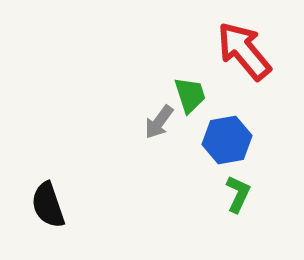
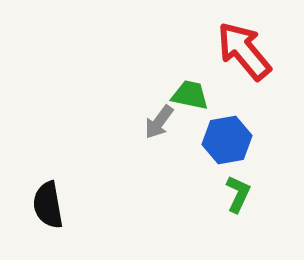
green trapezoid: rotated 60 degrees counterclockwise
black semicircle: rotated 9 degrees clockwise
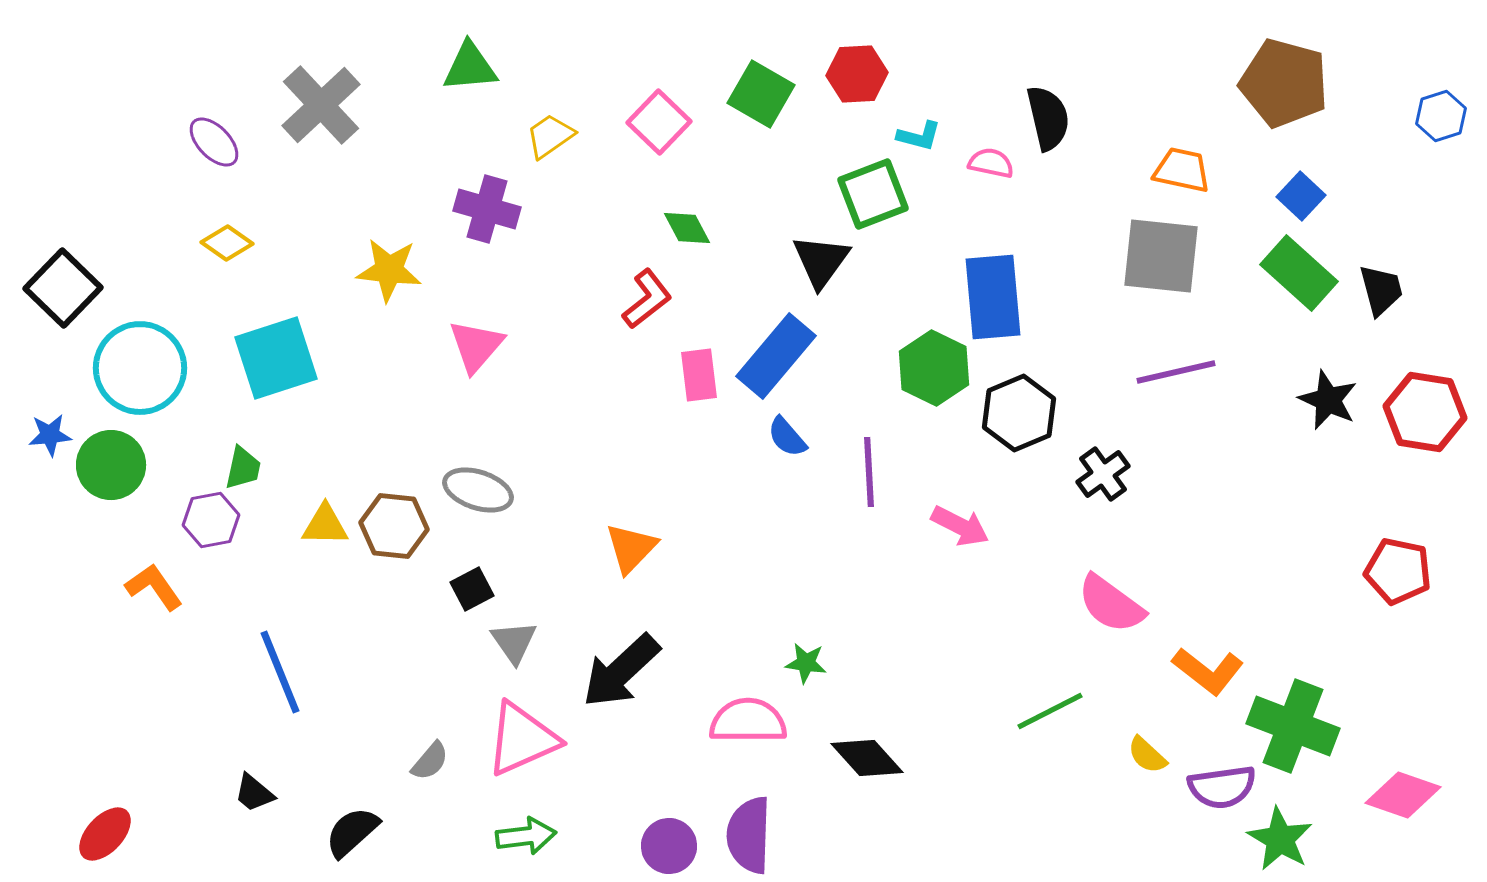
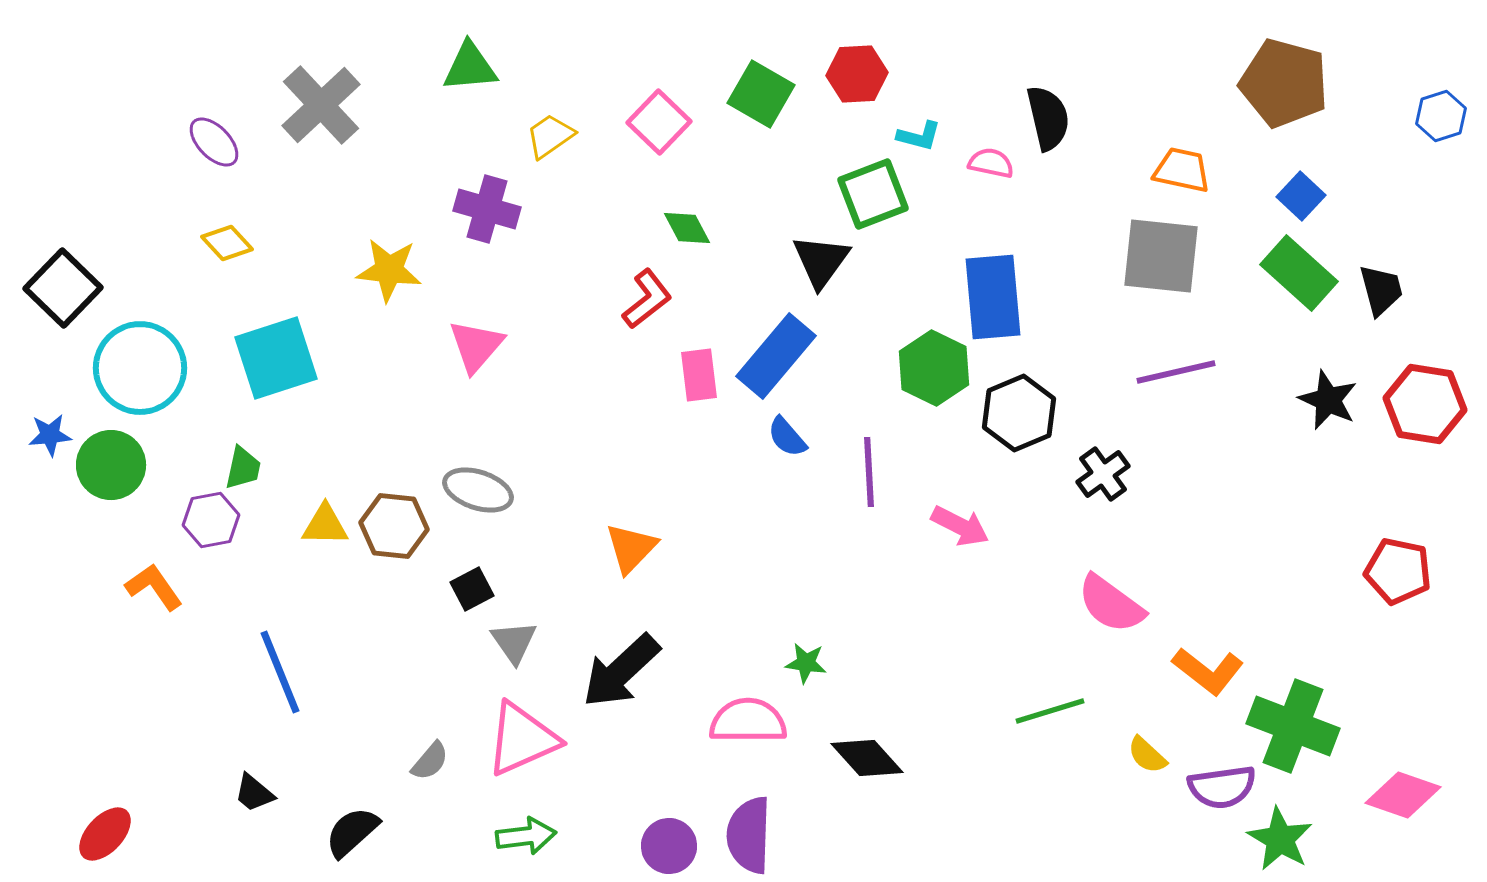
yellow diamond at (227, 243): rotated 12 degrees clockwise
red hexagon at (1425, 412): moved 8 px up
green line at (1050, 711): rotated 10 degrees clockwise
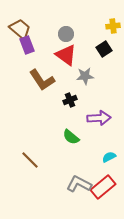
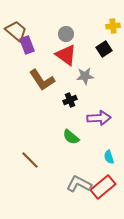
brown trapezoid: moved 4 px left, 2 px down
cyan semicircle: rotated 80 degrees counterclockwise
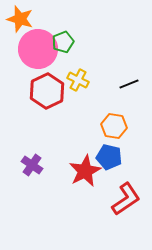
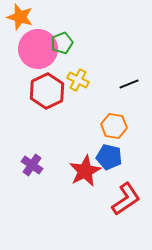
orange star: moved 2 px up
green pentagon: moved 1 px left, 1 px down
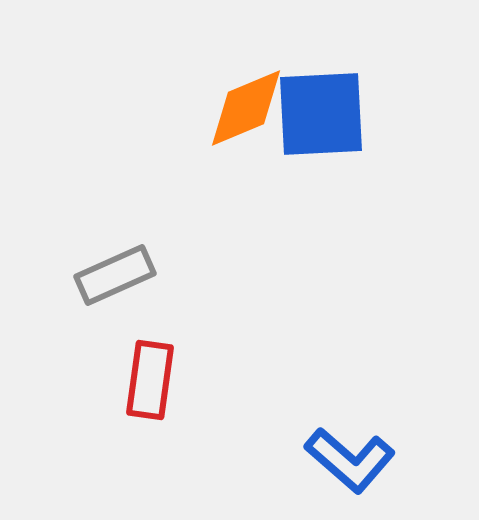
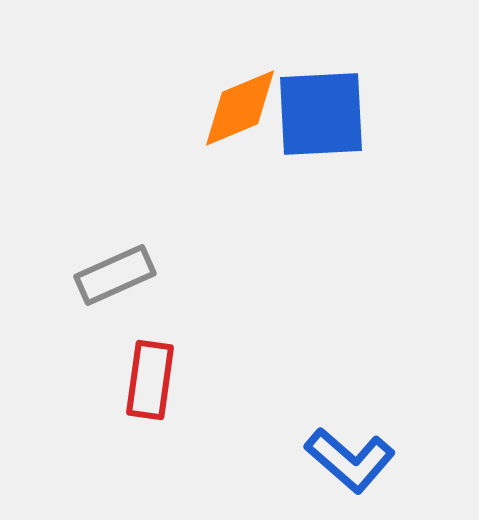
orange diamond: moved 6 px left
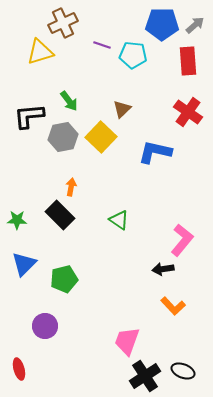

━━━━━━

• _Task details_
Check each line above for the string "orange" and return those that contain it.

• _The answer_
orange star: moved 2 px up
orange diamond: moved 6 px left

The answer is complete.